• Exercise task: Format the entries below as a numbered list, from their start up to and including the line with "Question: Is velvet dark". Omit blank lines and leave the pictures out.

• Scene-based reasoning records:
===============
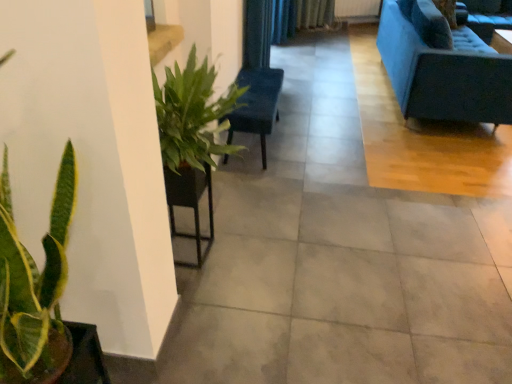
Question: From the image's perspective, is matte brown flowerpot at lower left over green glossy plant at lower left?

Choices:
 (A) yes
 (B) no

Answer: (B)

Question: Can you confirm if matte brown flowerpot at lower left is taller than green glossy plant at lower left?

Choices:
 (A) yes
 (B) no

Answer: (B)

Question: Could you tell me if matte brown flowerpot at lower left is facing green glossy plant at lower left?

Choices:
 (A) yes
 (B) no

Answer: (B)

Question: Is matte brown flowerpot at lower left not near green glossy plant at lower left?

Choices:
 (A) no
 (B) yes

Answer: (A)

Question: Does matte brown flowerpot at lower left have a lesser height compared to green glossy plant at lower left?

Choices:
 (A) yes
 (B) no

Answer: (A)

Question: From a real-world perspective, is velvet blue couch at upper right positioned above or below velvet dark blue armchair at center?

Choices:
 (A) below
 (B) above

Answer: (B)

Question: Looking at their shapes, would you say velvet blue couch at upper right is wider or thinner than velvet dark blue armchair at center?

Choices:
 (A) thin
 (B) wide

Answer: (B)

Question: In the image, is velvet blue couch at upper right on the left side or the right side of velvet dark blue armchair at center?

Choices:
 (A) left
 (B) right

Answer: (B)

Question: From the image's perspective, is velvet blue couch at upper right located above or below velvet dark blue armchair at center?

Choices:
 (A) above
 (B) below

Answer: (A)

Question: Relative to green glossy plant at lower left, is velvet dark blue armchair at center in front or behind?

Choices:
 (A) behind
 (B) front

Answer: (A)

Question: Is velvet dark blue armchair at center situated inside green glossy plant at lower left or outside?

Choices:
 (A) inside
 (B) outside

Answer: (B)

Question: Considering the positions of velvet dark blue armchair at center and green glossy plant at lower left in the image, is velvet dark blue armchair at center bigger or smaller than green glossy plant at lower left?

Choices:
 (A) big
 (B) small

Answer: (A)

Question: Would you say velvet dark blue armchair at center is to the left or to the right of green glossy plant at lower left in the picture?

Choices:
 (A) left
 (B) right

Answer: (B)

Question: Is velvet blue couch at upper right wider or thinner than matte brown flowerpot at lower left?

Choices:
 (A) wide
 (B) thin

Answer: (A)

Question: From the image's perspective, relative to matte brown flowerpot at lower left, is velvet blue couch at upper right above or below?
===============
• Output for this task:
1. Question: From the image's perspective, is matte brown flowerpot at lower left over green glossy plant at lower left?
2. Choices:
3.  (A) yes
4.  (B) no
5. Answer: (B)
6. Question: Can you confirm if matte brown flowerpot at lower left is taller than green glossy plant at lower left?
7. Choices:
8.  (A) yes
9.  (B) no
10. Answer: (B)
11. Question: Could you tell me if matte brown flowerpot at lower left is facing green glossy plant at lower left?
12. Choices:
13.  (A) yes
14.  (B) no
15. Answer: (B)
16. Question: Is matte brown flowerpot at lower left not near green glossy plant at lower left?
17. Choices:
18.  (A) no
19.  (B) yes
20. Answer: (A)
21. Question: Does matte brown flowerpot at lower left have a lesser height compared to green glossy plant at lower left?
22. Choices:
23.  (A) yes
24.  (B) no
25. Answer: (A)
26. Question: From a real-world perspective, is velvet blue couch at upper right positioned above or below velvet dark blue armchair at center?
27. Choices:
28.  (A) below
29.  (B) above
30. Answer: (B)
31. Question: Looking at their shapes, would you say velvet blue couch at upper right is wider or thinner than velvet dark blue armchair at center?
32. Choices:
33.  (A) thin
34.  (B) wide
35. Answer: (B)
36. Question: In the image, is velvet blue couch at upper right on the left side or the right side of velvet dark blue armchair at center?
37. Choices:
38.  (A) left
39.  (B) right
40. Answer: (B)
41. Question: From the image's perspective, is velvet blue couch at upper right located above or below velvet dark blue armchair at center?
42. Choices:
43.  (A) above
44.  (B) below
45. Answer: (A)
46. Question: Relative to green glossy plant at lower left, is velvet dark blue armchair at center in front or behind?
47. Choices:
48.  (A) behind
49.  (B) front
50. Answer: (A)
51. Question: Is velvet dark blue armchair at center situated inside green glossy plant at lower left or outside?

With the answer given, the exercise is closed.